▶ _To do_
Please give back, exactly as written, the lines from the line with "purple robot: 9 -> 11" to the line with "white bell: 1 -> 5" in the listing below, leaving out all pictures.

▶ _Data for this exercise_
*****
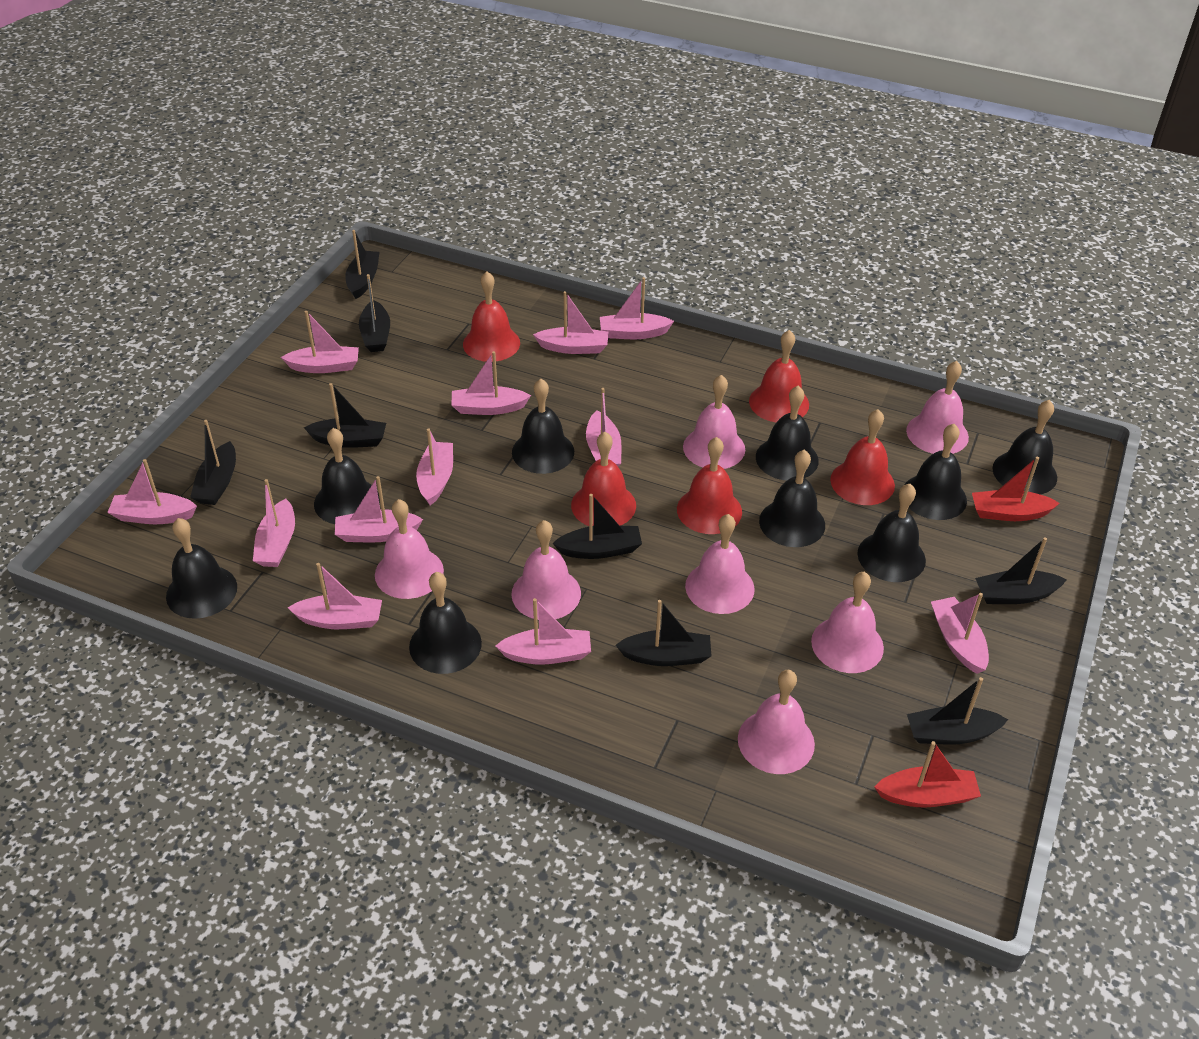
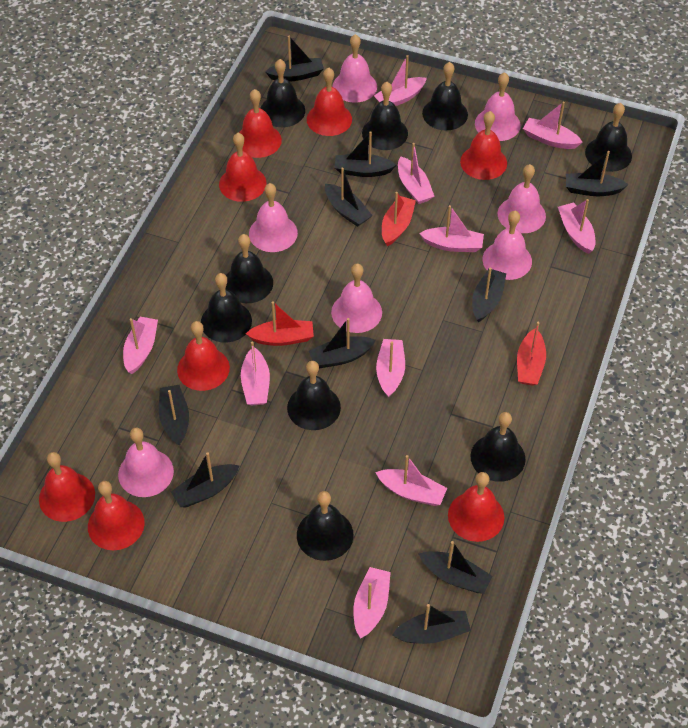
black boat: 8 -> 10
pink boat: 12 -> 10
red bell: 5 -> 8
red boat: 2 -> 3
*****
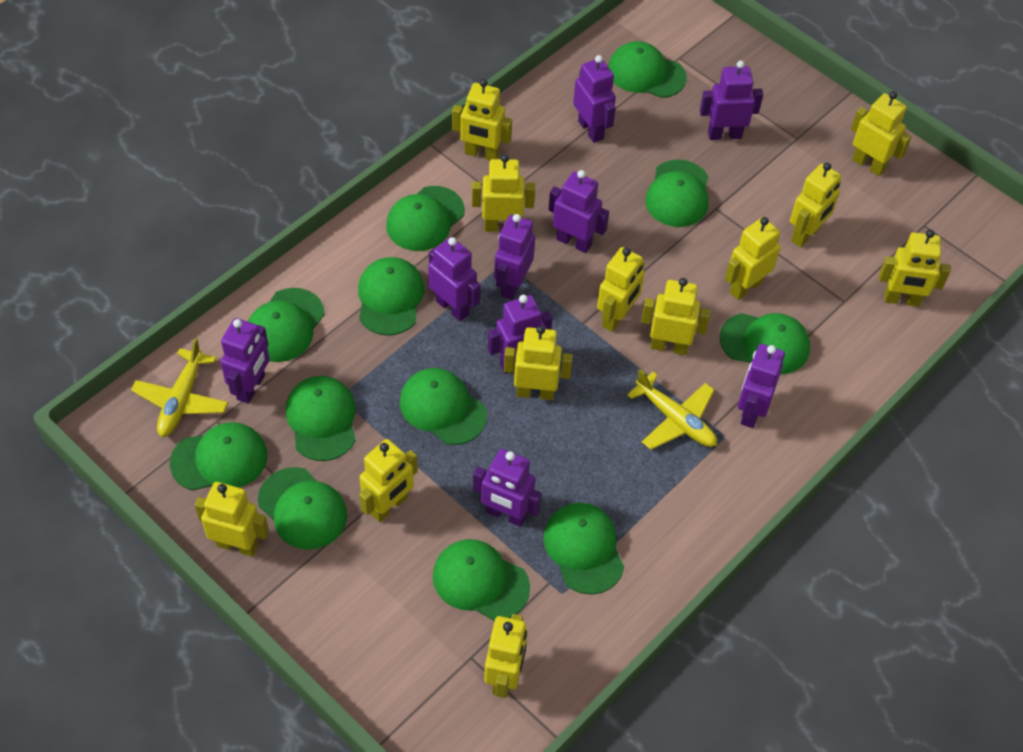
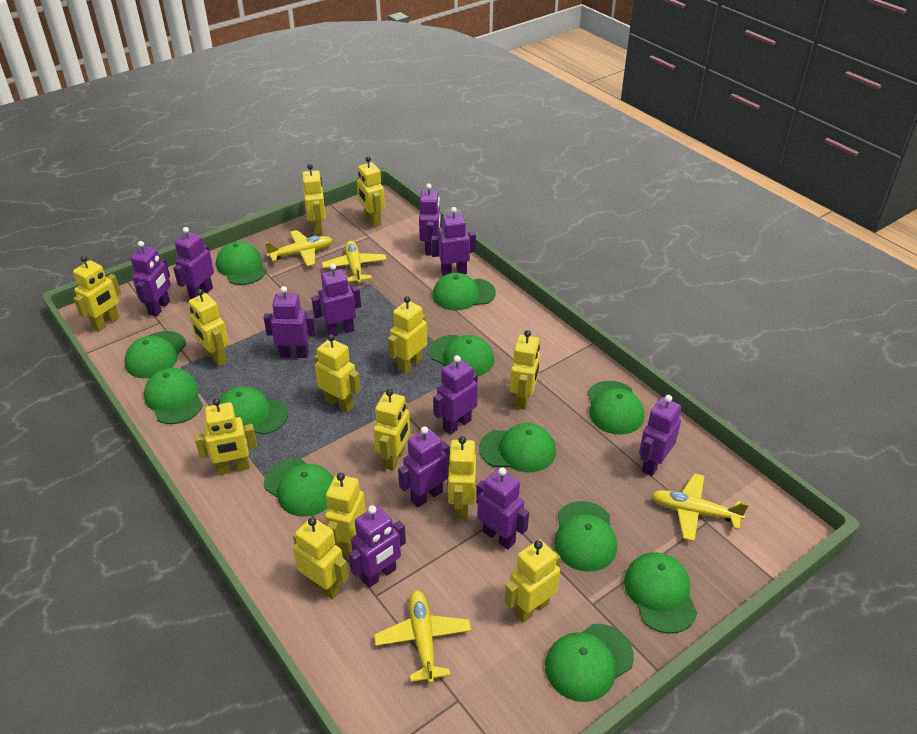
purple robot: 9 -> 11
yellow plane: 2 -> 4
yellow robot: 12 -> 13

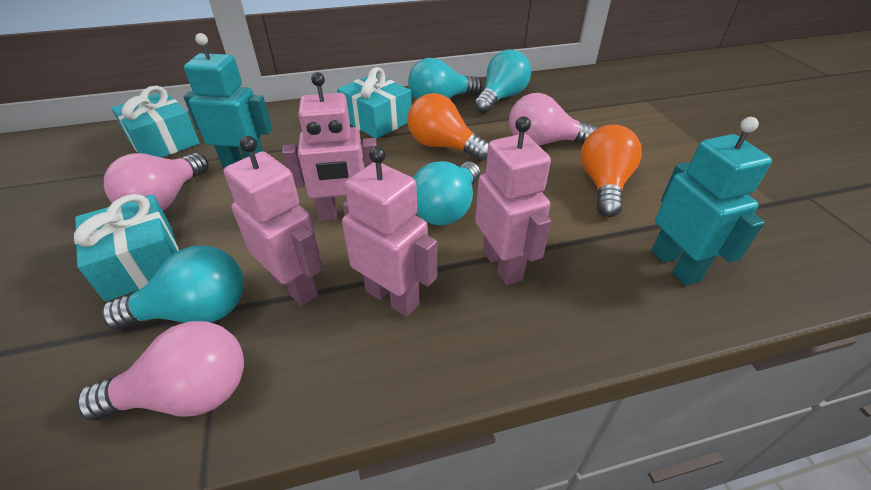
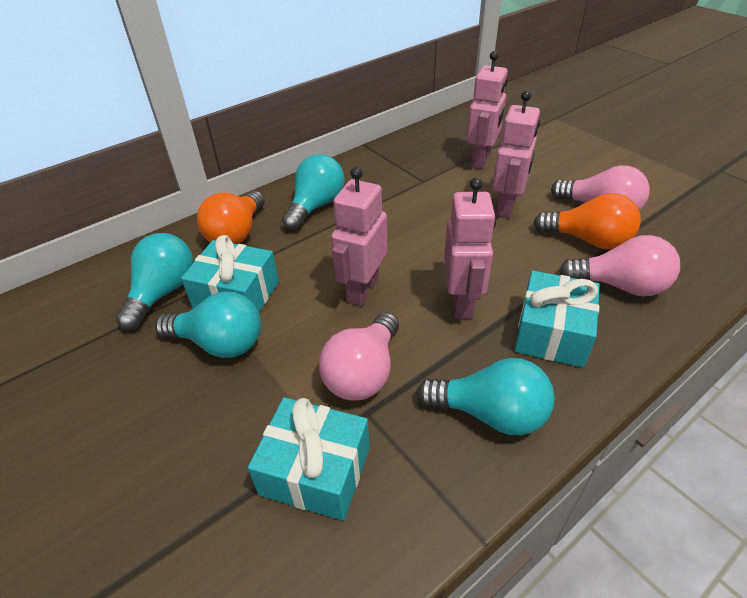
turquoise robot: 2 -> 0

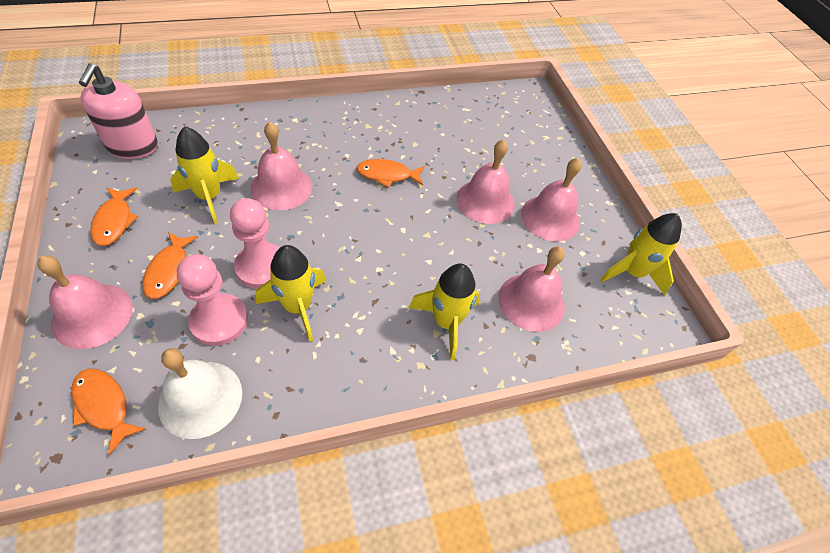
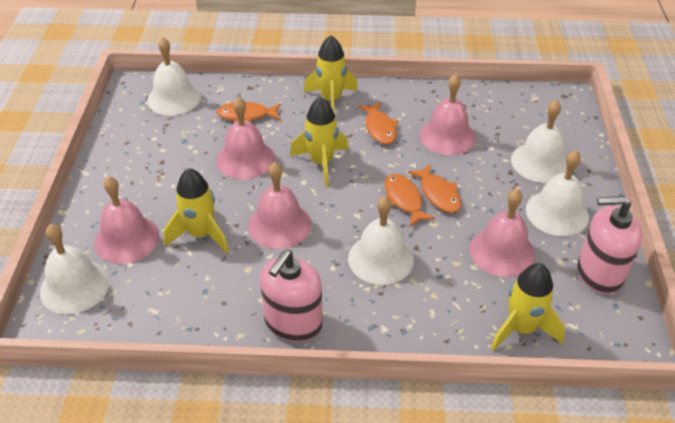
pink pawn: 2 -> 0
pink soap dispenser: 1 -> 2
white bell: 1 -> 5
*****
▶ _Solution_
purple robot: 9 -> 11
yellow plane: 2 -> 4
yellow robot: 12 -> 13

turquoise robot: 2 -> 0

pink pawn: 2 -> 0
pink soap dispenser: 1 -> 2
white bell: 1 -> 5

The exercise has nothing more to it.